:: Exercise objective ::
From the records below, copy every line that contains the word "none".

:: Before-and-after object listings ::
· · · · ·

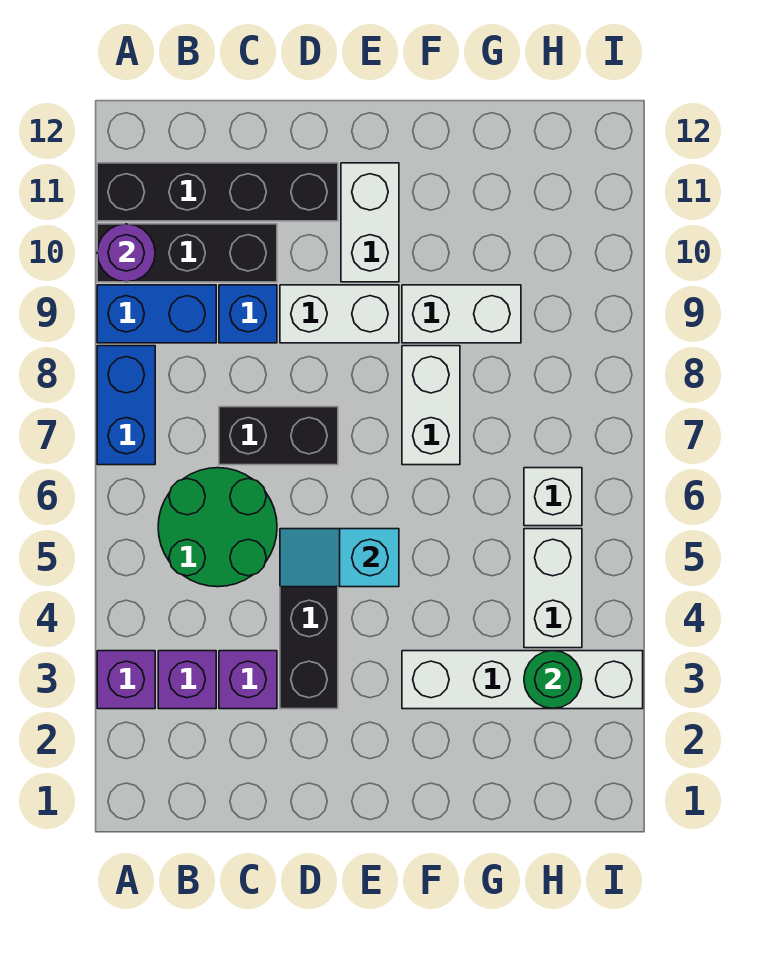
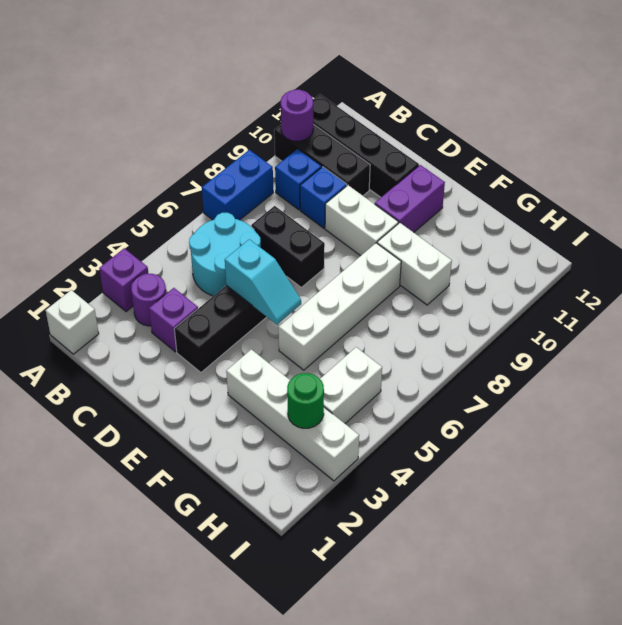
blue brick A9:B9 level 1 -> blue brick B9 level 1
purple brick B3 level 1 -> purple round brick B3 level 1
green round brick B5:C6 level 1 -> cyan round brick B5:C6 level 1
cyan slope D5:E5 level 2 top E -> cyan slope D5:E5 level 2 top D
white brick E10:E11 level 1 -> purple brick E10:E11 level 1
white brick F7:F8 level 1 -> white brick F5:F8 level 1
white brick H6 level 1 -> white brick A1 level 1

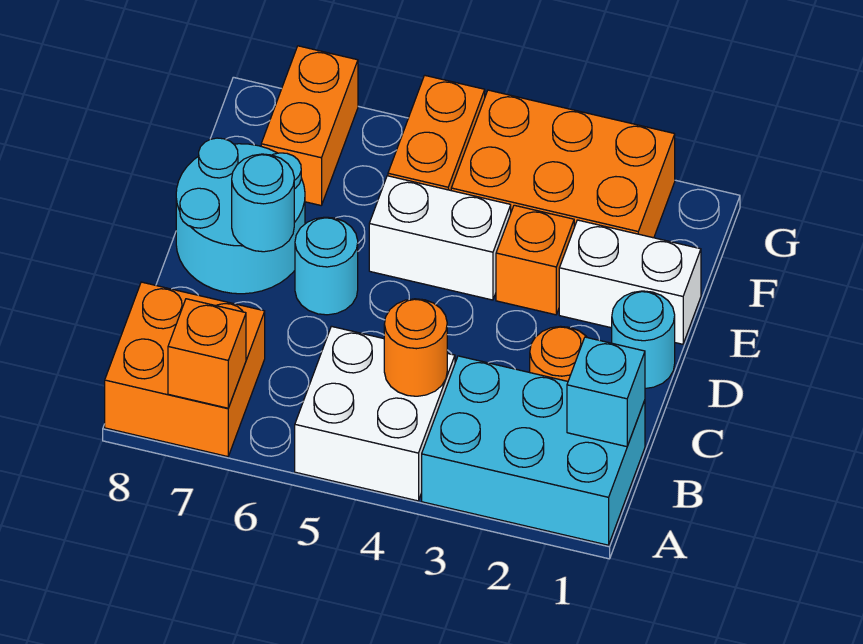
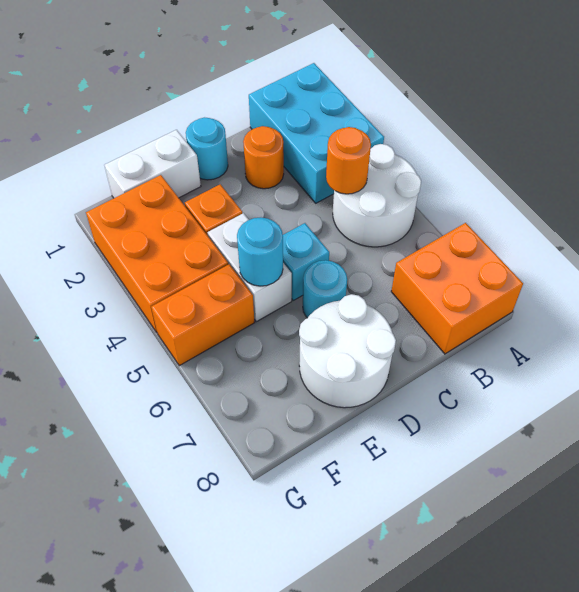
white brick A4:B5 level 1 -> white round brick A4:B5 level 1
orange brick A7 level 2 -> none
cyan brick B1 level 2 -> cyan brick D5 level 1
cyan round brick D7:E8 level 1 -> white round brick D7:E8 level 1
cyan round brick D7 level 2 -> cyan round brick E5 level 2
white brick E1:E2 level 1 -> white brick E1:F1 level 1
orange brick F7:G7 level 1 -> none

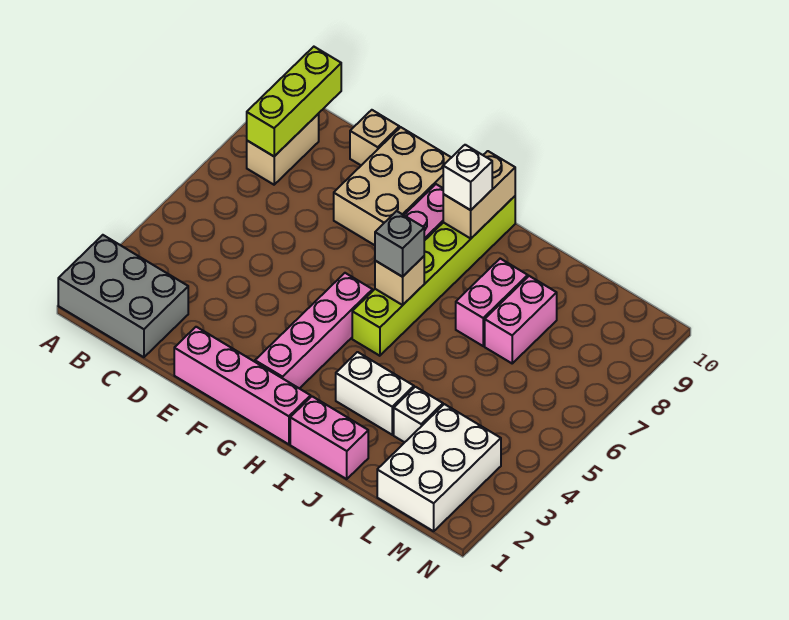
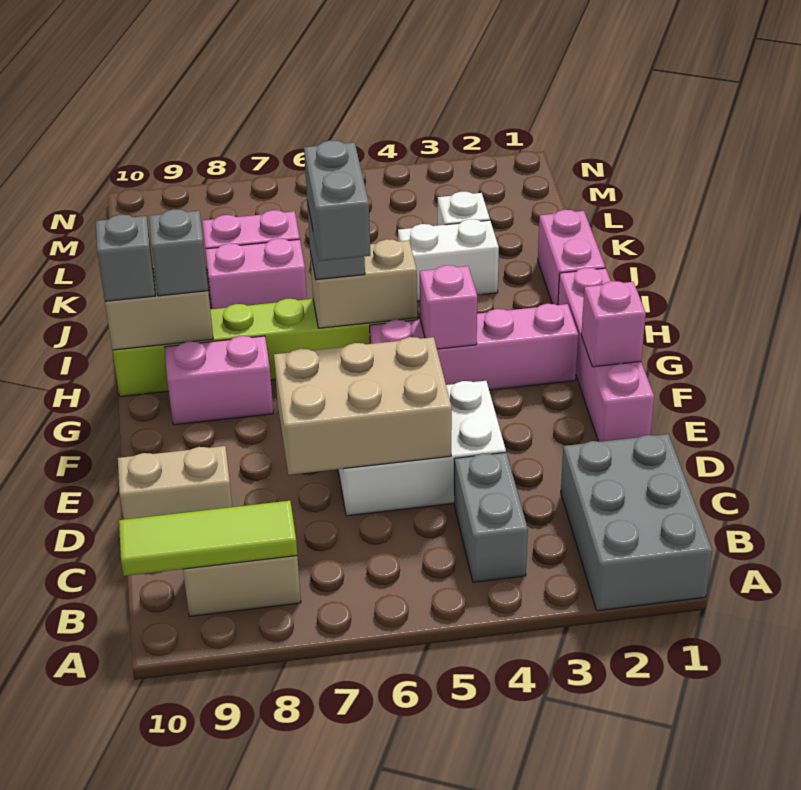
none -> grey brick B4:C4 level 1
lime brick B8:B10 level 2 -> lime tile B8:B10 level 2
tan brick D10 level 1 -> tan brick D9:D10 level 1
tan brick E8:F10 level 1 -> tan brick D5:E7 level 2
none -> pink brick F1 level 2
none -> pink brick G4 level 2
none -> grey brick G6:H6 level 4
tan brick H6 level 2 -> tan brick H5:H6 level 2
white brick H9 level 3 -> grey brick H9 level 3
none -> grey brick H10 level 3
white brick I3:J3 level 1 -> white brick J3:J4 level 1
white brick L1:M3 level 1 -> white brick D4:E6 level 1

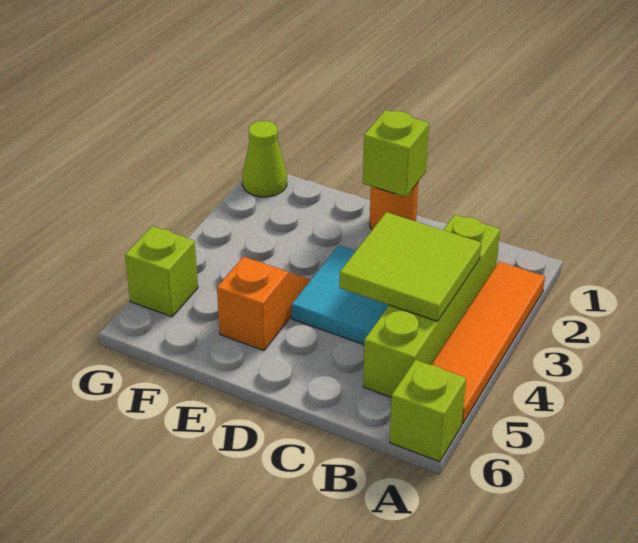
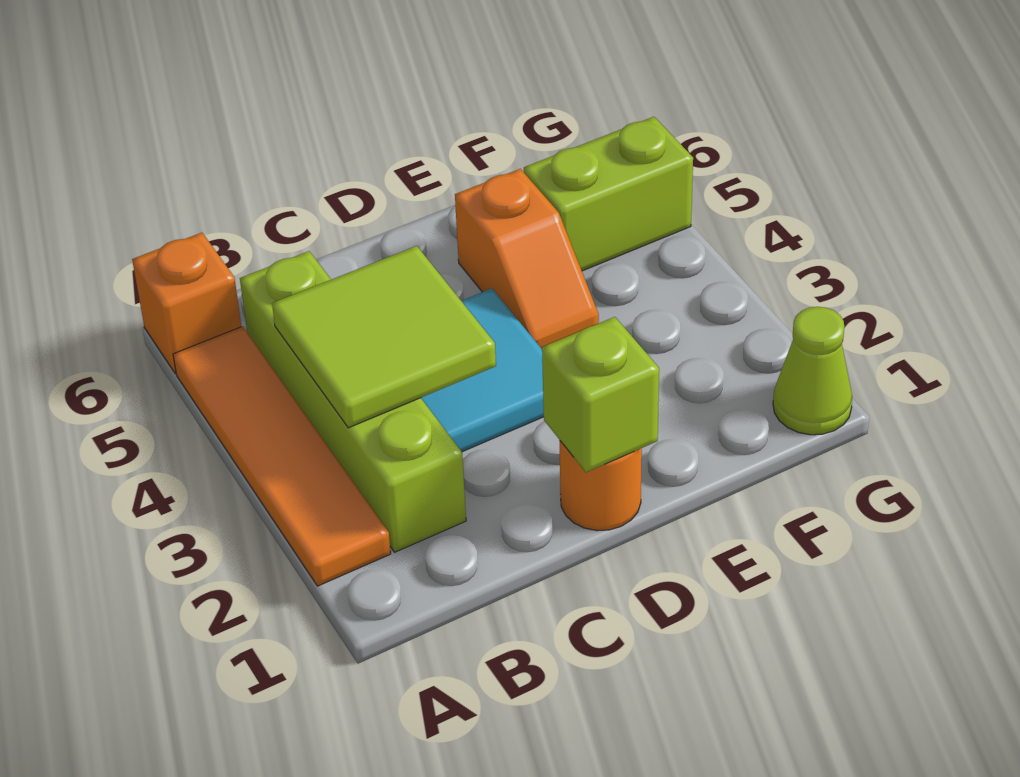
lime brick A6 level 1 -> orange brick A6 level 1
lime brick G5 level 1 -> lime brick F5:G5 level 1

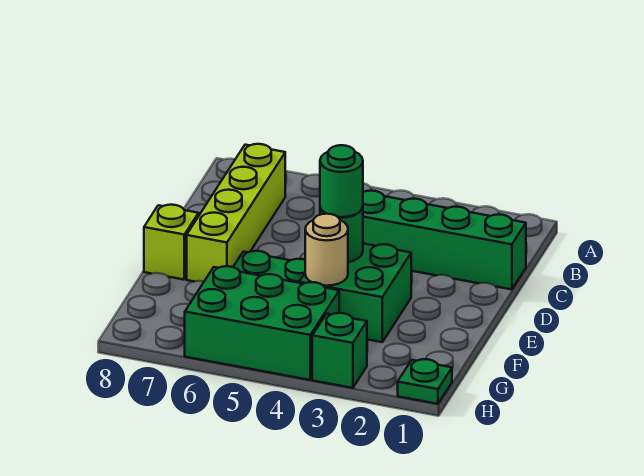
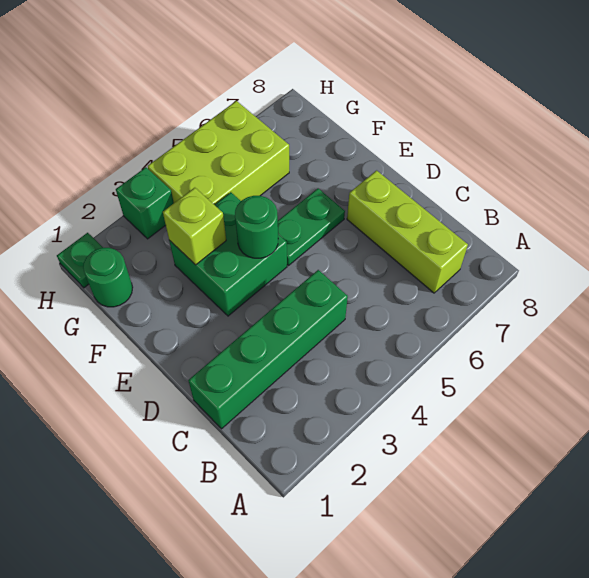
lime brick B7:E7 level 1 -> lime brick B7:D7 level 1
green round brick E4 level 3 -> green round brick G1 level 1
lime brick E8 level 1 -> lime brick F3 level 2
tan round brick F4 level 2 -> none
green brick G4:H6 level 1 -> lime brick G4:H6 level 1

· · · · ·

:: Problem solution ::
orange brick A7 level 2 -> none
orange brick F7:G7 level 1 -> none
none -> grey brick B4:C4 level 1
none -> pink brick F1 level 2
none -> pink brick G4 level 2
none -> grey brick G6:H6 level 4
none -> grey brick H10 level 3
tan round brick F4 level 2 -> none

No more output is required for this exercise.